*** Data to examine Section Begins ***
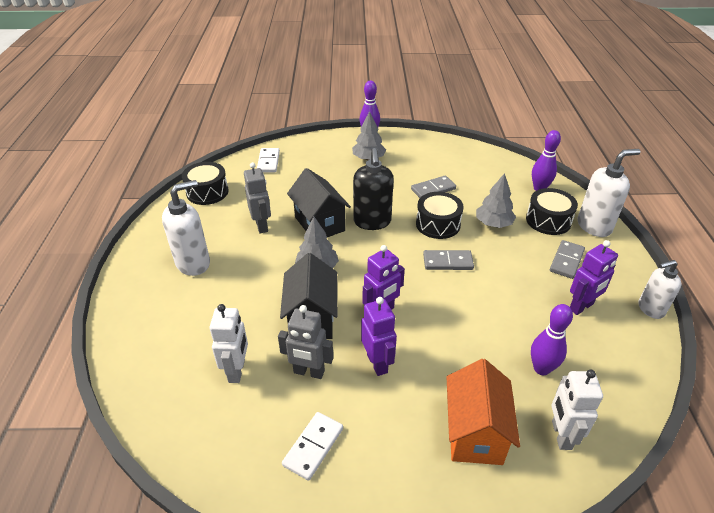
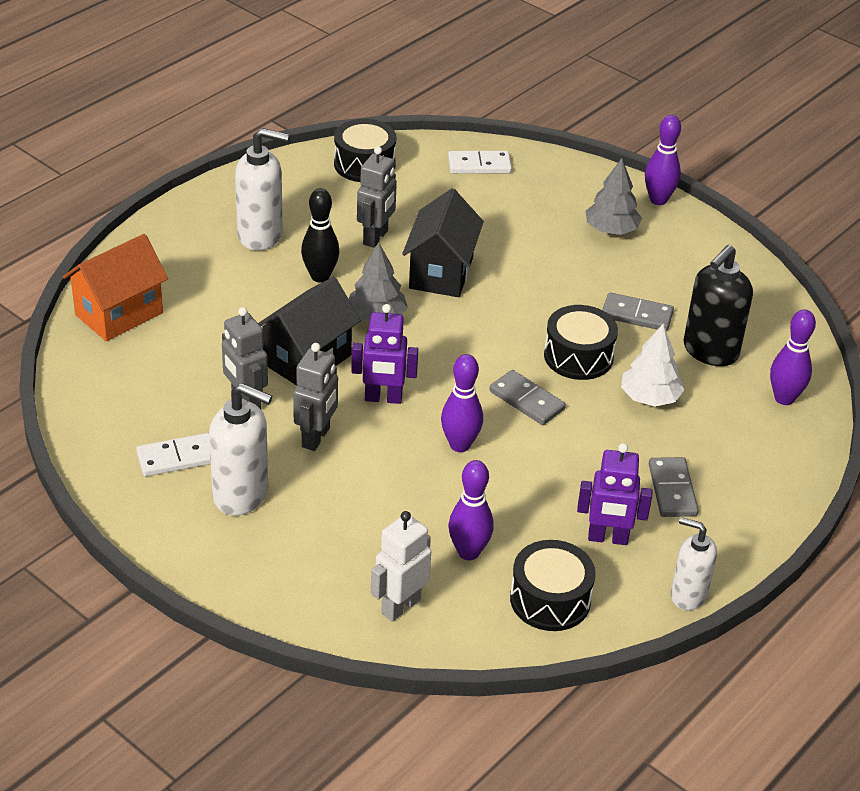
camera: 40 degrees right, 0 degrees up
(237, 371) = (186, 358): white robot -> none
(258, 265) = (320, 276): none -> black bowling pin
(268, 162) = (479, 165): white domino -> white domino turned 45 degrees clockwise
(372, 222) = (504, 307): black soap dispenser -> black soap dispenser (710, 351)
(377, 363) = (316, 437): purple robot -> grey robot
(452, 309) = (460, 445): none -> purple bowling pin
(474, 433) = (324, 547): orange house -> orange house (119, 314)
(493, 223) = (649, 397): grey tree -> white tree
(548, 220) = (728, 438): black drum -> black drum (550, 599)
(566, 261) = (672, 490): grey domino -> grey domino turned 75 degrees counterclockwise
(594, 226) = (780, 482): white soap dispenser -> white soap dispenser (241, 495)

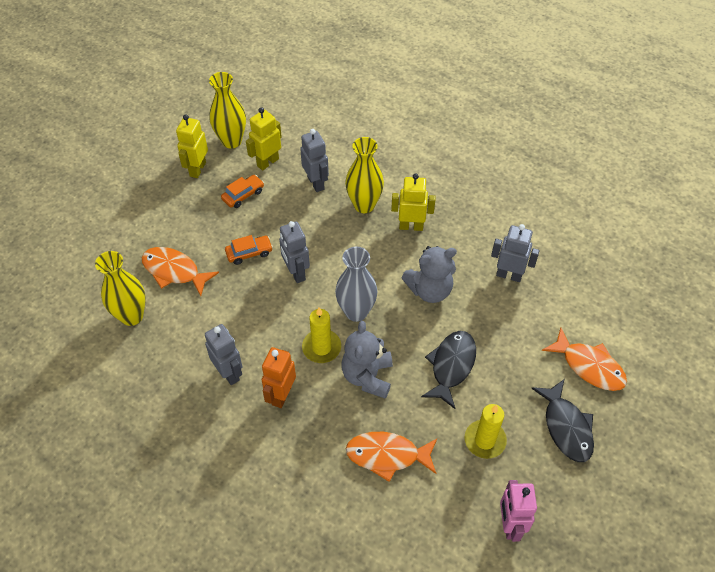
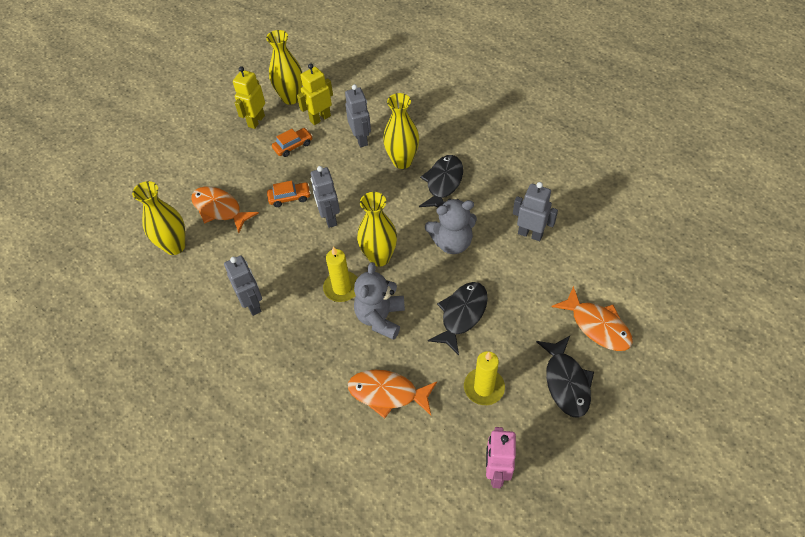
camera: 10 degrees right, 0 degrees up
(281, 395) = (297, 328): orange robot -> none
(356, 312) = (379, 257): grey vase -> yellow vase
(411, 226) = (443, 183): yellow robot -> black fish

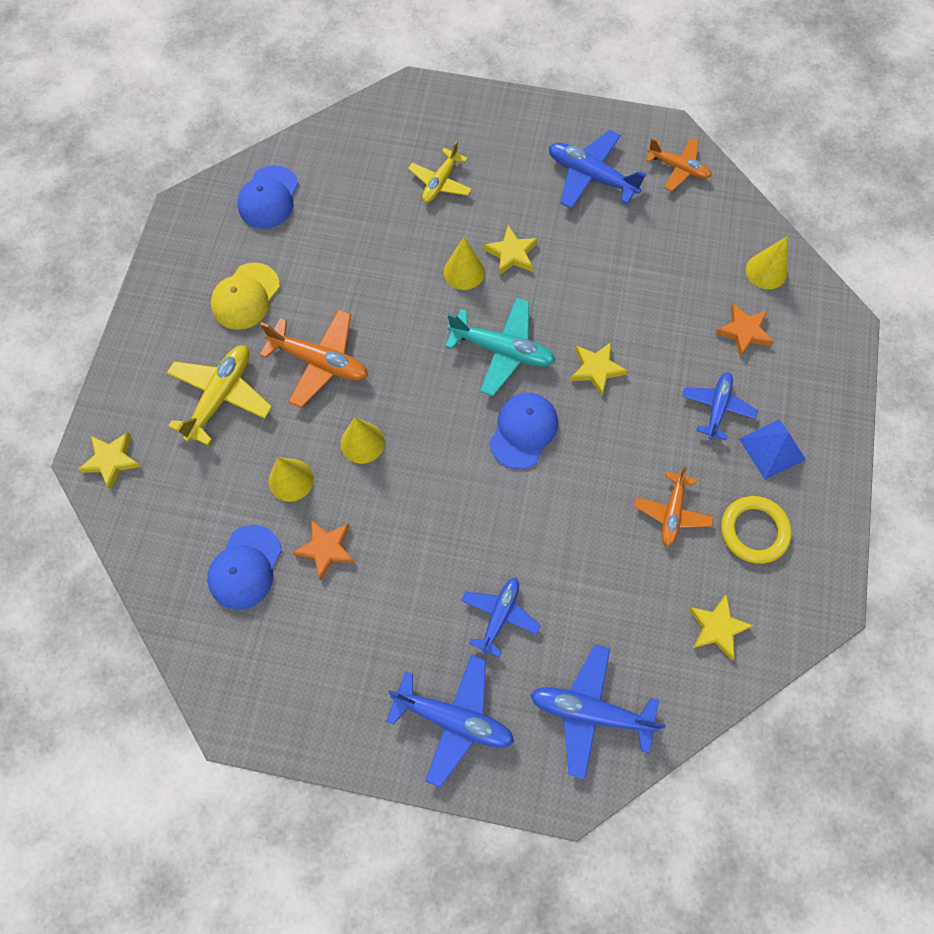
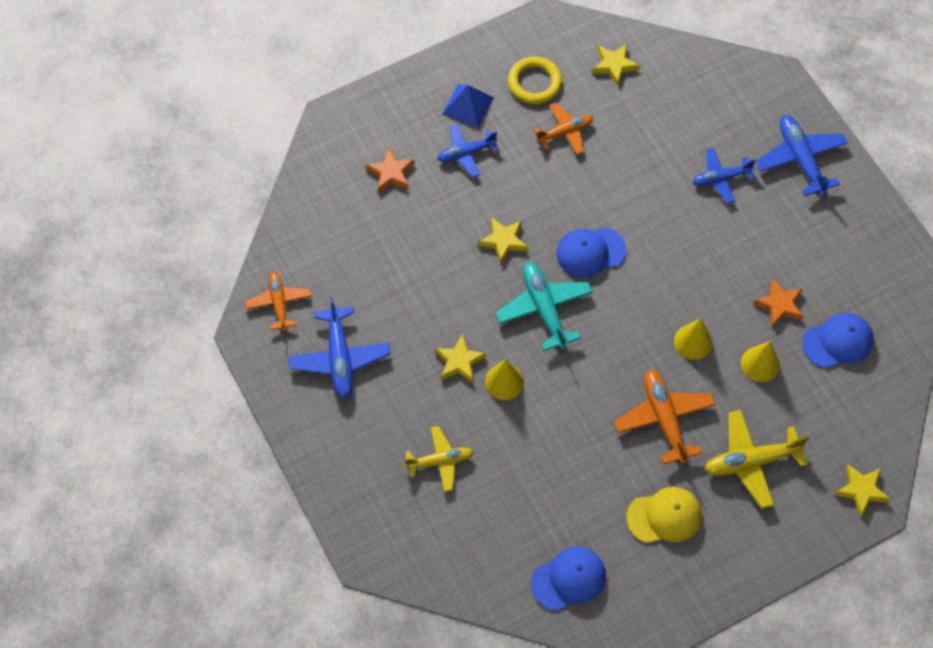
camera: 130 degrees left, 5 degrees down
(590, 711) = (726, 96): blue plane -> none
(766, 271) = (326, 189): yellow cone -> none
*** Data to examine Section Ends ***
• Activity: Which lines of the entries above contain the word "black"? Copy each of them.

• Your solution:
(258, 265) = (320, 276): none -> black bowling pin
(372, 222) = (504, 307): black soap dispenser -> black soap dispenser (710, 351)
(548, 220) = (728, 438): black drum -> black drum (550, 599)
(411, 226) = (443, 183): yellow robot -> black fish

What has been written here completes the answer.